Segment Open

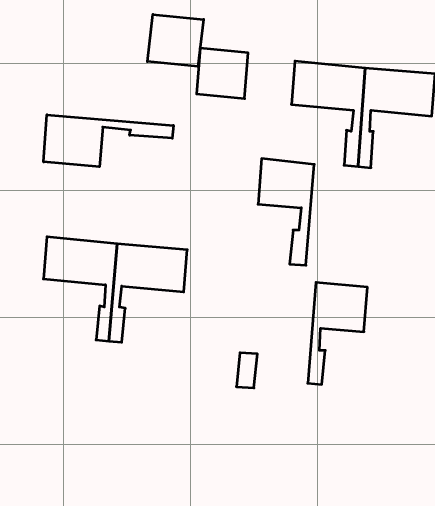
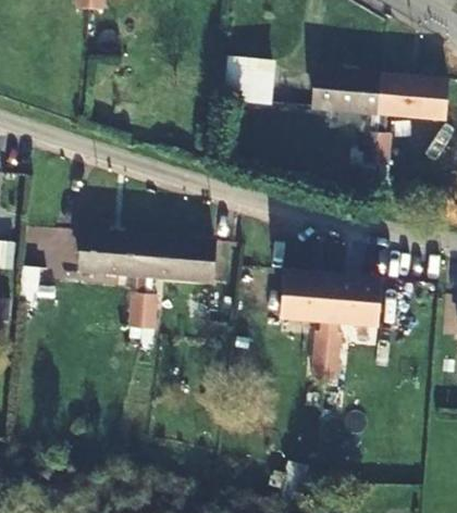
building: [147,14,204,67] -> none
building: [44,115,173,167] -> none
building: [258,159,314,265] -> [281,272,333,371]

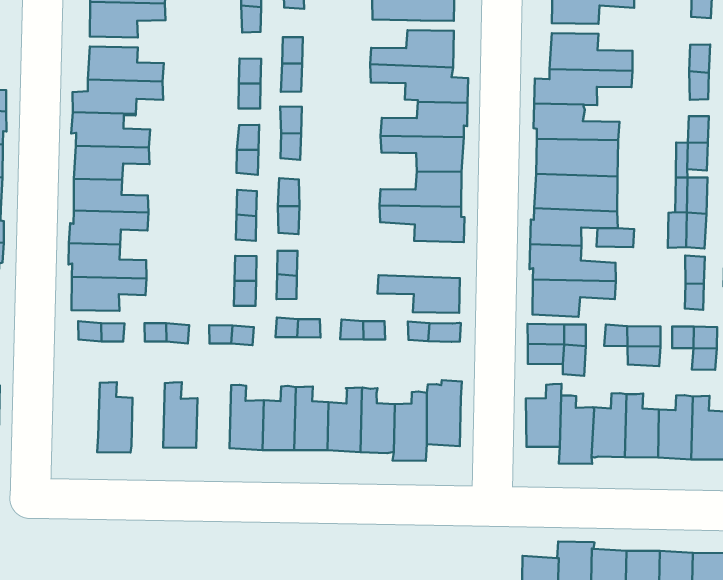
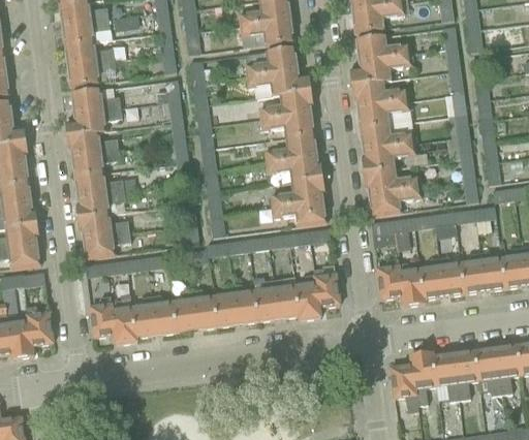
building: none -> [271,178,323,207]
building: none -> [89,294,114,337]
building: none -> [131,294,155,337]
building: none -> [172,289,196,332]

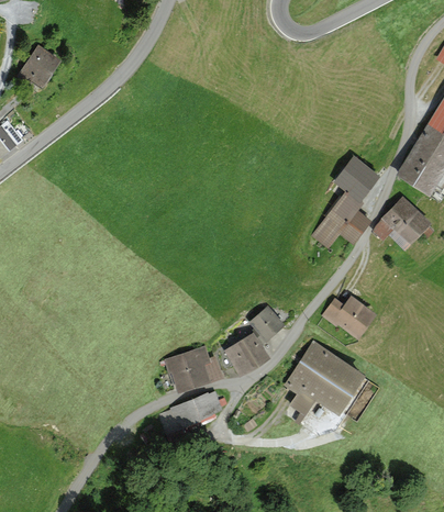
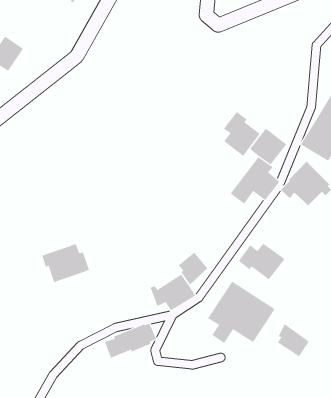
building: none -> [223,111,260,157]
building: [164,345,222,392] -> [42,244,90,283]
building: none -> [277,323,310,357]

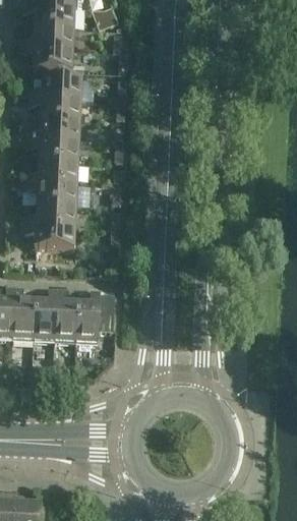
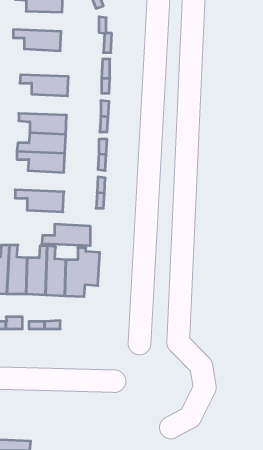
building: [17,26,71,49] -> none
building: [25,75,79,99] -> none
building: [23,118,77,141] -> none
building: [19,202,73,226] -> [42,224,90,246]

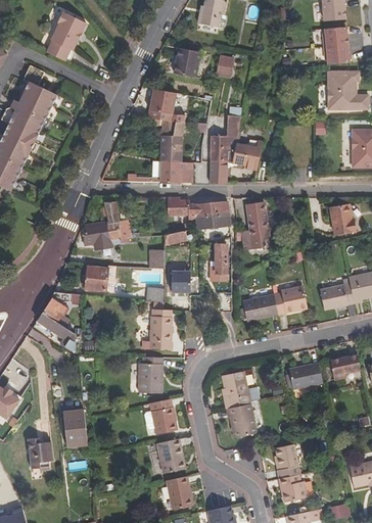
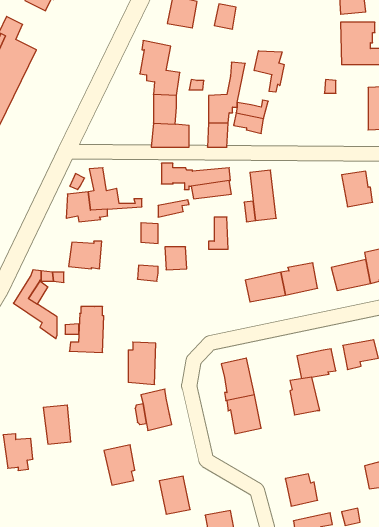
building: none -> [254,51,284,92]
building: [141,310,172,350] -> [69,307,104,352]
building: [155,438,183,474] -> [104,445,135,485]
building: [274,444,300,478] -> [290,377,320,415]

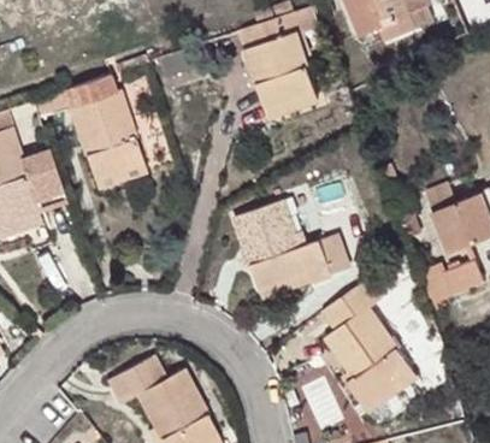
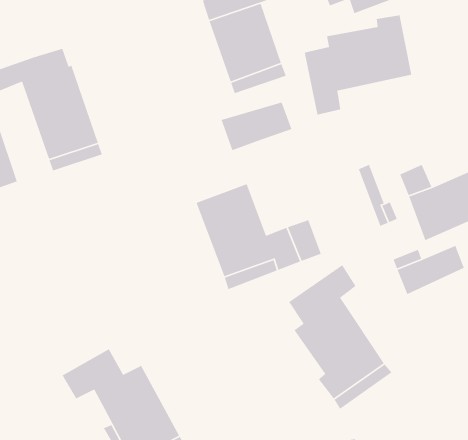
building: none -> [304,15,412,116]
building: none -> [220,101,293,151]

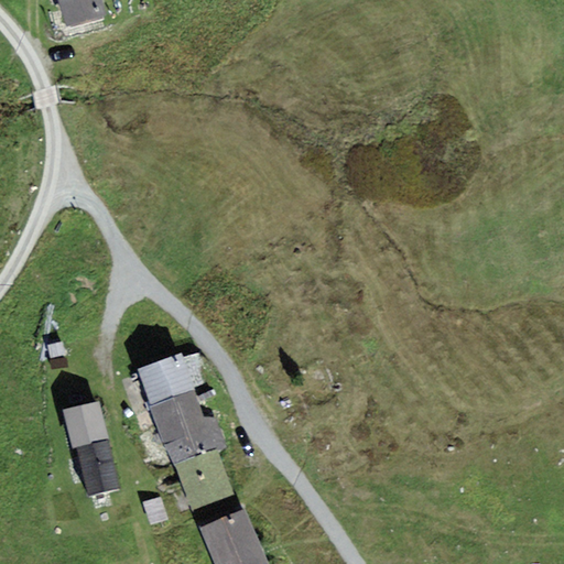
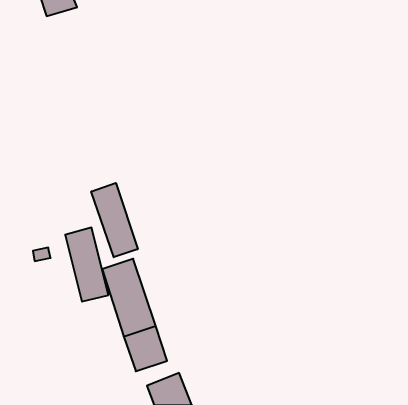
building: none -> [91,183,138,257]
building: [65,400,124,501] -> [65,228,108,302]

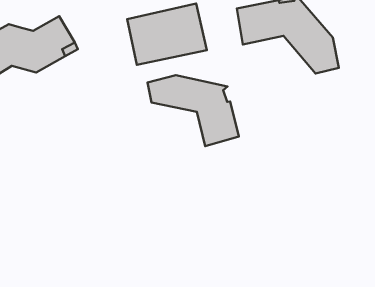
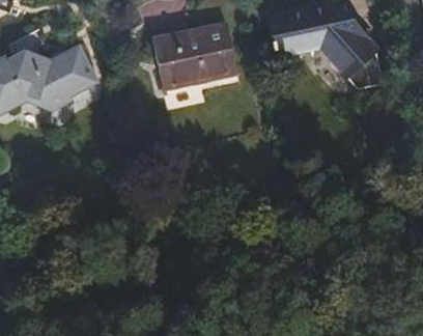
building: [147,75,239,146] -> none

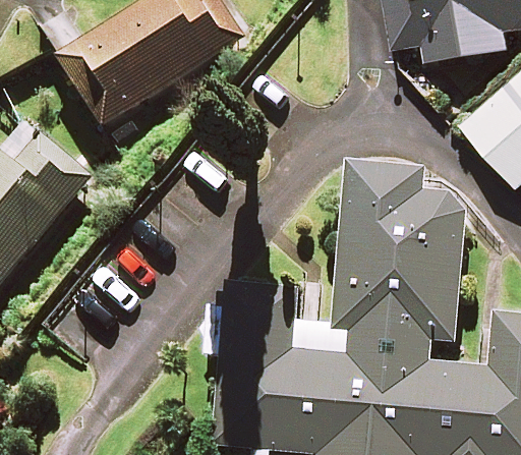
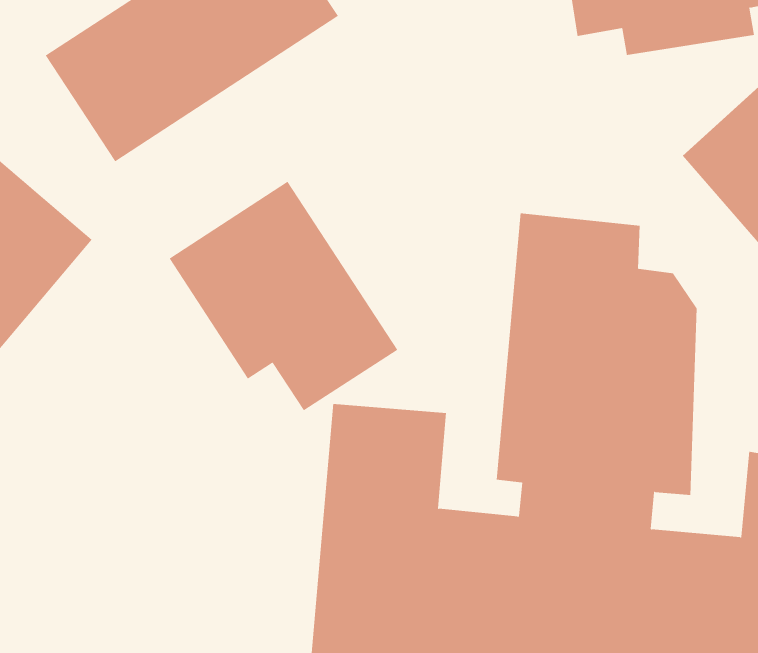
building: none -> [169,181,398,411]

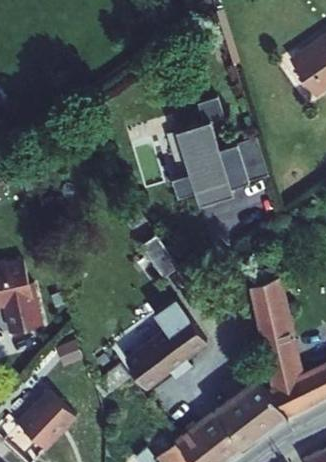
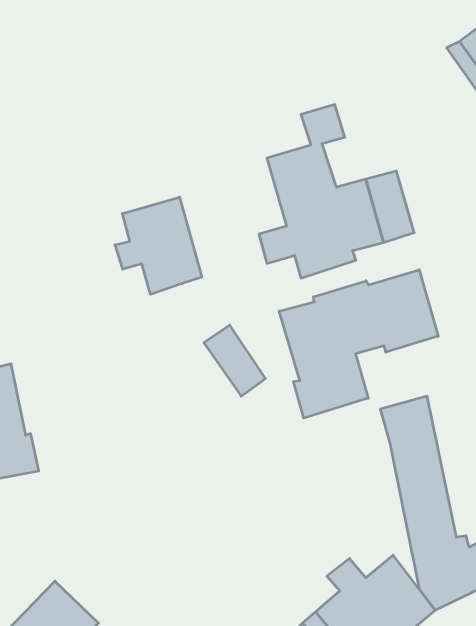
building: none -> [115,197,202,294]
building: none -> [279,270,438,418]
building: [122,299,204,389] -> none

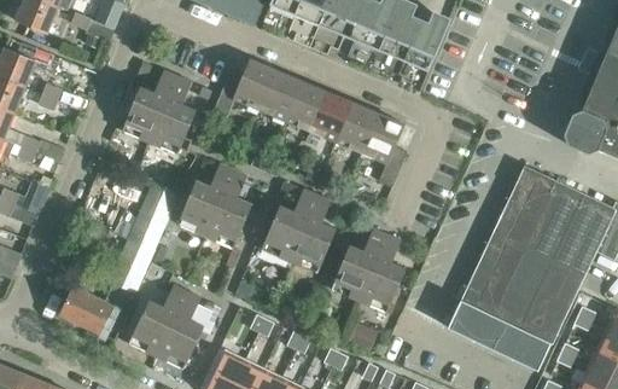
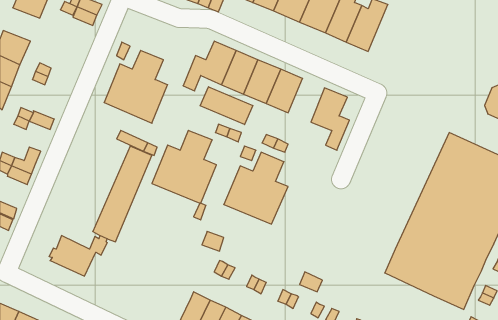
building: [336,103,378,153] -> none
building: none -> [200,87,253,125]
building: [331,228,406,313] -> none
building: [128,284,204,370] -> none

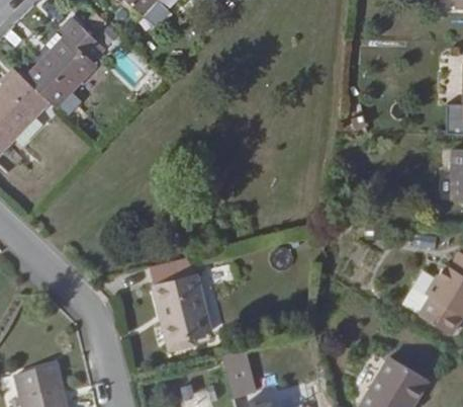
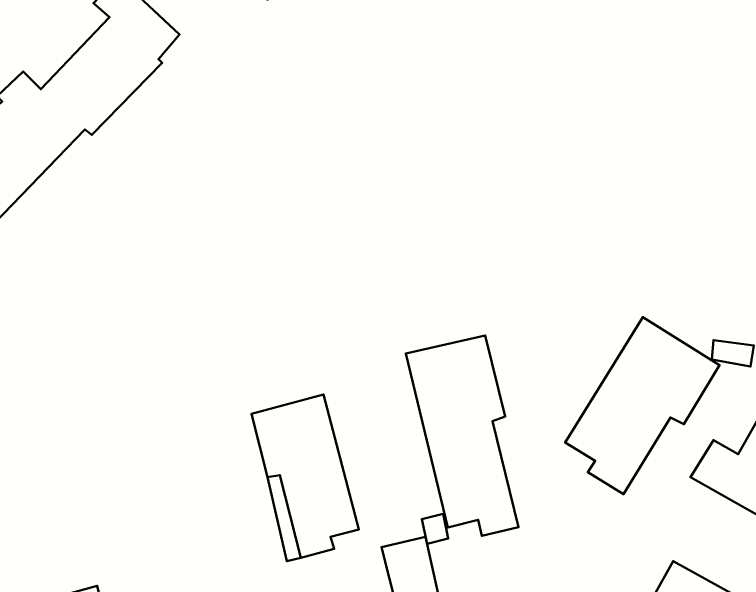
building: none -> [565,317,720,494]
building: none -> [406,335,518,536]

Segment Closed

Reproduce the material above exactly but drop all images.

→ Response to the task:
building: [147,14,204,67] -> none
building: [44,115,173,167] -> none
building: [258,159,314,265] -> [281,272,333,371]

building: none -> [271,178,323,207]
building: none -> [89,294,114,337]
building: none -> [131,294,155,337]
building: none -> [172,289,196,332]

building: none -> [223,111,260,157]
building: [164,345,222,392] -> [42,244,90,283]
building: none -> [277,323,310,357]

building: [17,26,71,49] -> none
building: [25,75,79,99] -> none
building: [23,118,77,141] -> none
building: [19,202,73,226] -> [42,224,90,246]

building: none -> [254,51,284,92]
building: [141,310,172,350] -> [69,307,104,352]
building: [155,438,183,474] -> [104,445,135,485]
building: [274,444,300,478] -> [290,377,320,415]

building: none -> [304,15,412,116]
building: none -> [220,101,293,151]

building: none -> [91,183,138,257]
building: [65,400,124,501] -> [65,228,108,302]

building: [147,75,239,146] -> none

building: none -> [169,181,398,411]

building: none -> [115,197,202,294]
building: none -> [279,270,438,418]
building: [122,299,204,389] -> none

building: [336,103,378,153] -> none
building: none -> [200,87,253,125]
building: [331,228,406,313] -> none
building: [128,284,204,370] -> none

building: none -> [565,317,720,494]
building: none -> [406,335,518,536]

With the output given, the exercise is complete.